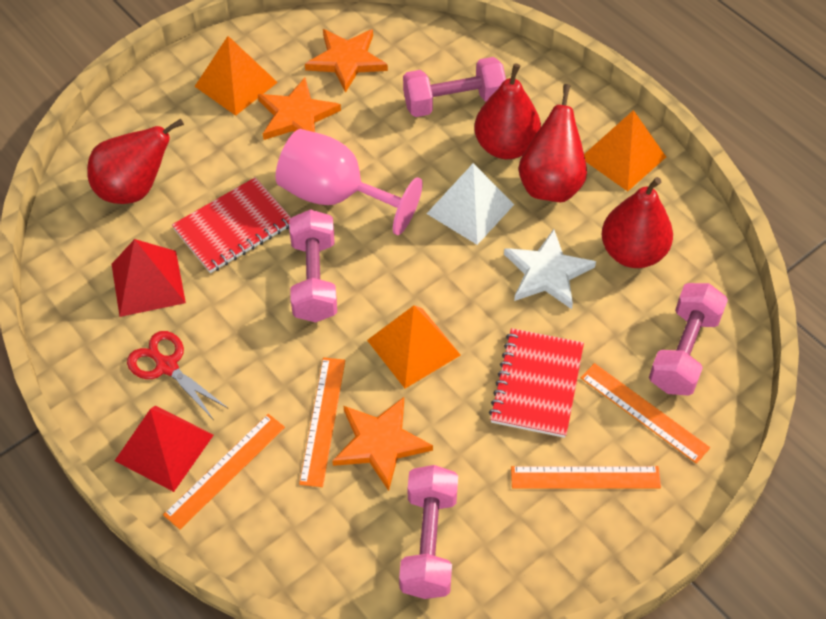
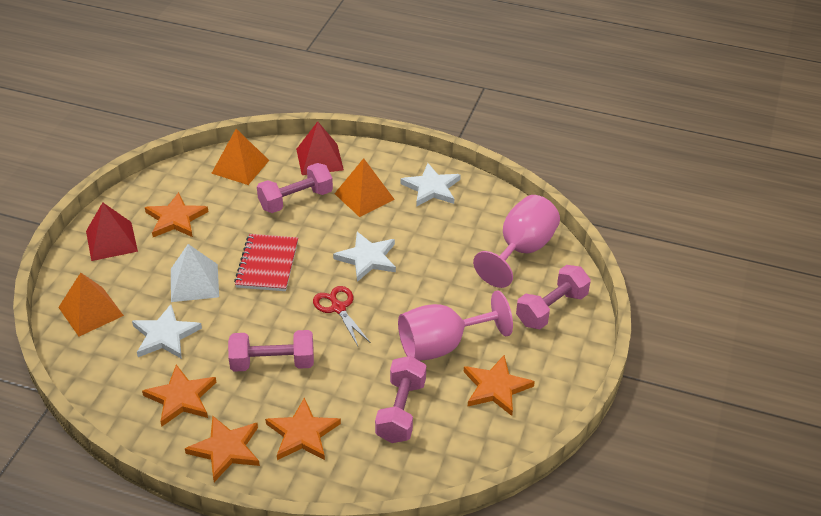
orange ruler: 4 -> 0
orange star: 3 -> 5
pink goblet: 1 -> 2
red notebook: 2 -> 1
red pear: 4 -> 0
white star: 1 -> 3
# # # #
[WHAT IS BEING ASKED]:
Reproduce all the entries that precede this task, word for word, minus any pictures.

[ANSWER TO THE PROBLEM]:
orange ruler: 4 -> 0
orange star: 3 -> 5
pink goblet: 1 -> 2
red notebook: 2 -> 1
red pear: 4 -> 0
white star: 1 -> 3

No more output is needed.